### The task
Each line below from the one containing "(428, 457) = (241, 369): black" through the one containing "(547, 415) = (382, 377): black" should be output exactly as it stands, and no other line should appear.

### Excerpted records
= = = =

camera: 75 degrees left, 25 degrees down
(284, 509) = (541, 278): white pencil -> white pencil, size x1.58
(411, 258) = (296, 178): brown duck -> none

= = = =

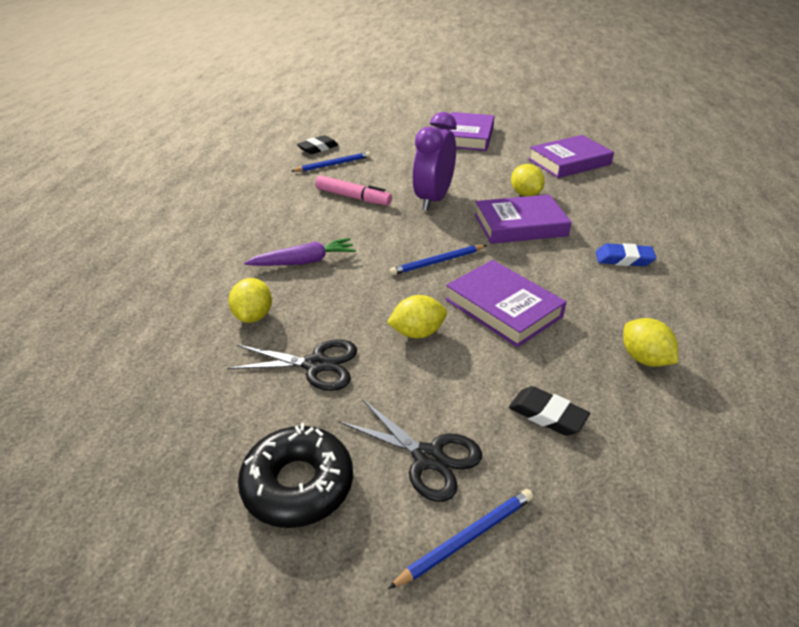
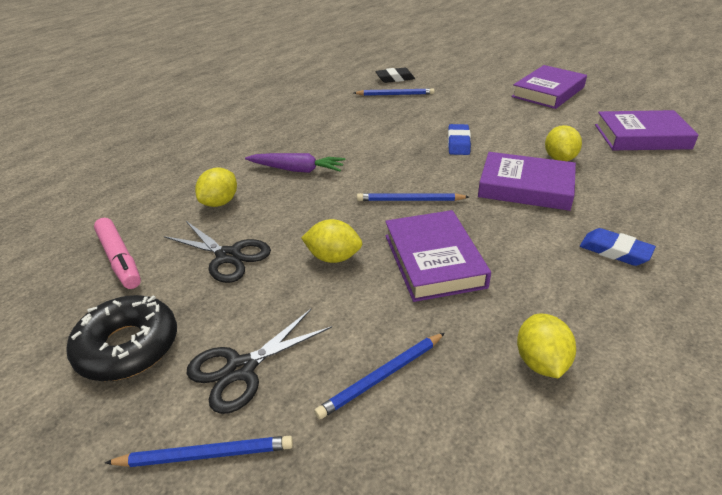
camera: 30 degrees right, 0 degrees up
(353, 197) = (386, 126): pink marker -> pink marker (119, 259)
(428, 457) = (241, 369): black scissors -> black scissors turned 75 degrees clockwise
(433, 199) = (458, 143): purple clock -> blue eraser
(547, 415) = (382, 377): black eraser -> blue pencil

= = = =

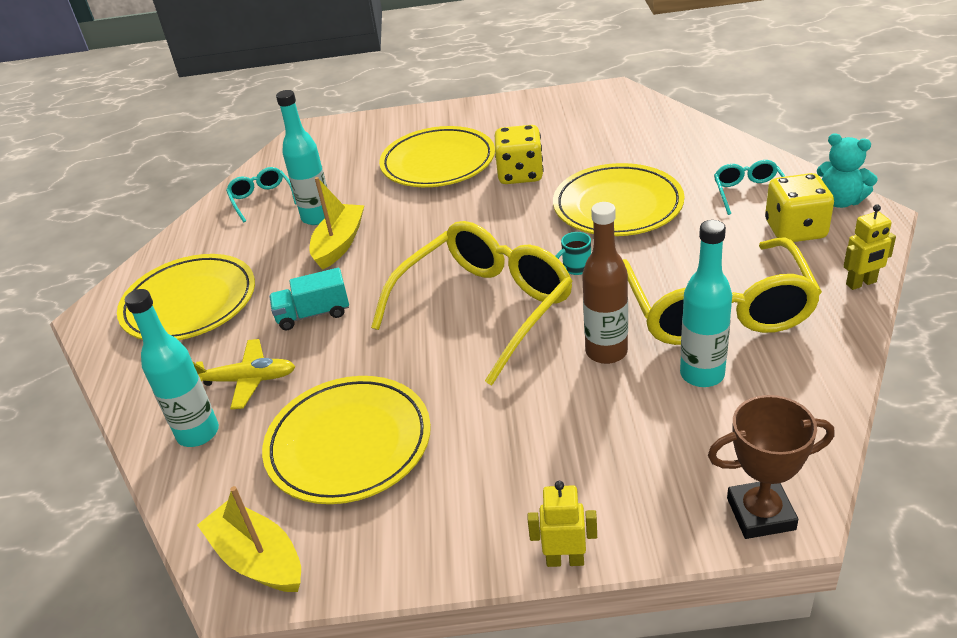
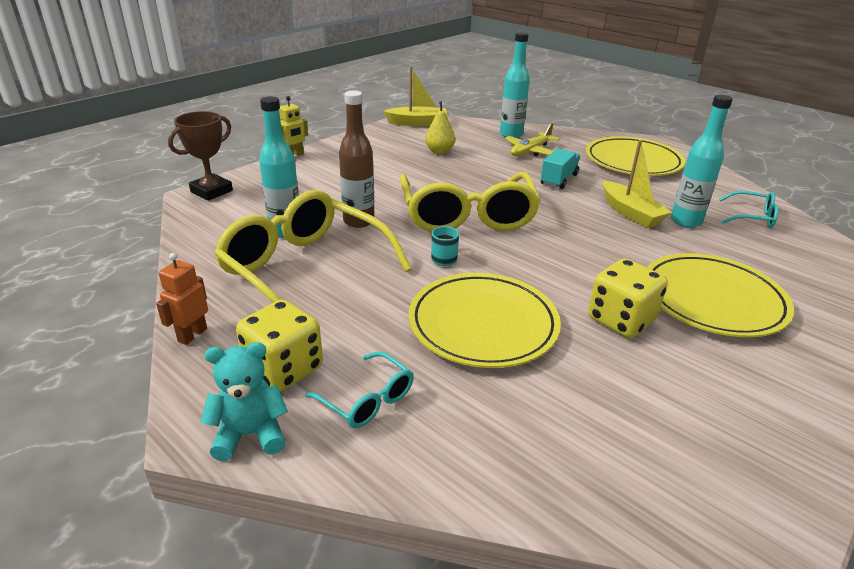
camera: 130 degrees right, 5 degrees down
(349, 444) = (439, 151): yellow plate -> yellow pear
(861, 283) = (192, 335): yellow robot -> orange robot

= = = =

### Task solution
(428, 457) = (241, 369): black scissors -> black scissors turned 75 degrees clockwise
(433, 199) = (458, 143): purple clock -> blue eraser
(547, 415) = (382, 377): black eraser -> blue pencil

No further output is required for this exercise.